INPUT DATA:
━━━━━━━━━━━━━━━━━━━━━━━━━━━━━━

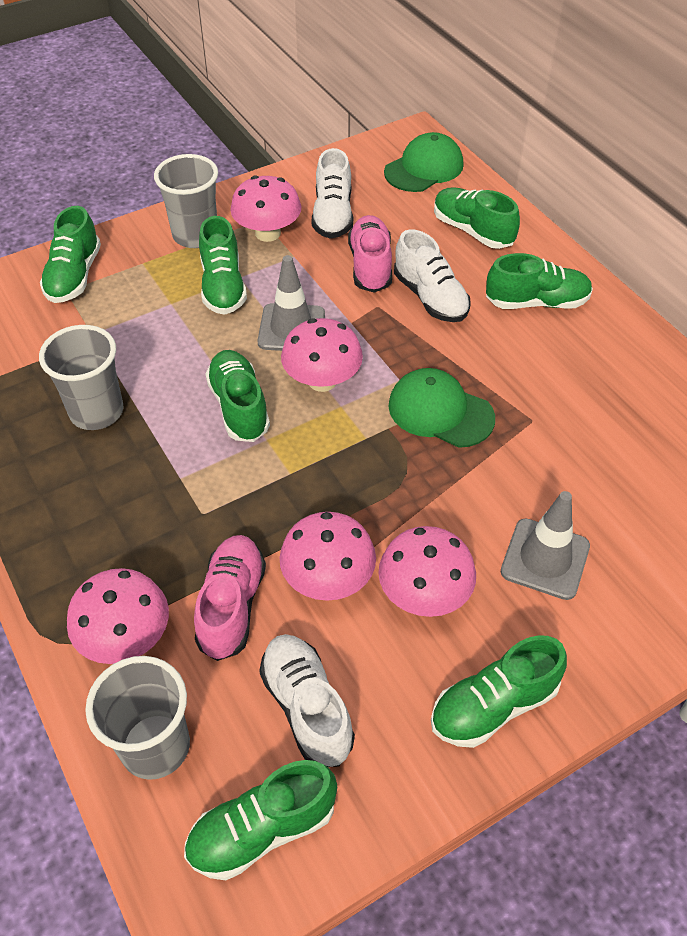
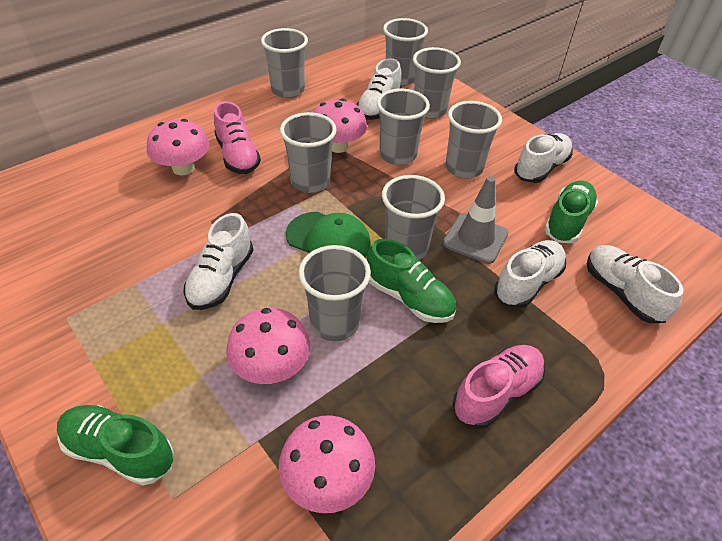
green cap: 2 -> 1
green shoe: 7 -> 3
grey cup: 3 -> 8
grey traffic cone: 2 -> 1
pink mushroom: 5 -> 4
white shoe: 3 -> 5

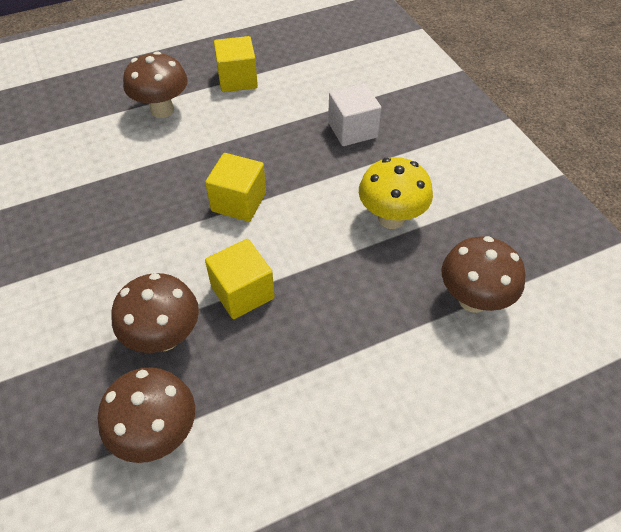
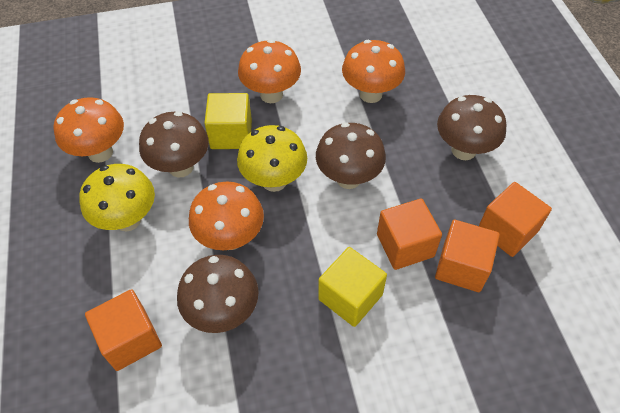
orange cube: 0 -> 4
orange mushroom: 0 -> 4
white cube: 1 -> 0
yellow cube: 3 -> 2
yellow mushroom: 1 -> 2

━━━━━━━━━━━━━━━━━━━━━━━━━━━━━━

EXERCISE DESCRIPTION:
Nothing but the lines from the one with "orange cube: 0 -> 4" through the final line of the records may appear in the answer, and each must be transcribed exactly.

REPLY TO THE EXERCISE:
orange cube: 0 -> 4
orange mushroom: 0 -> 4
white cube: 1 -> 0
yellow cube: 3 -> 2
yellow mushroom: 1 -> 2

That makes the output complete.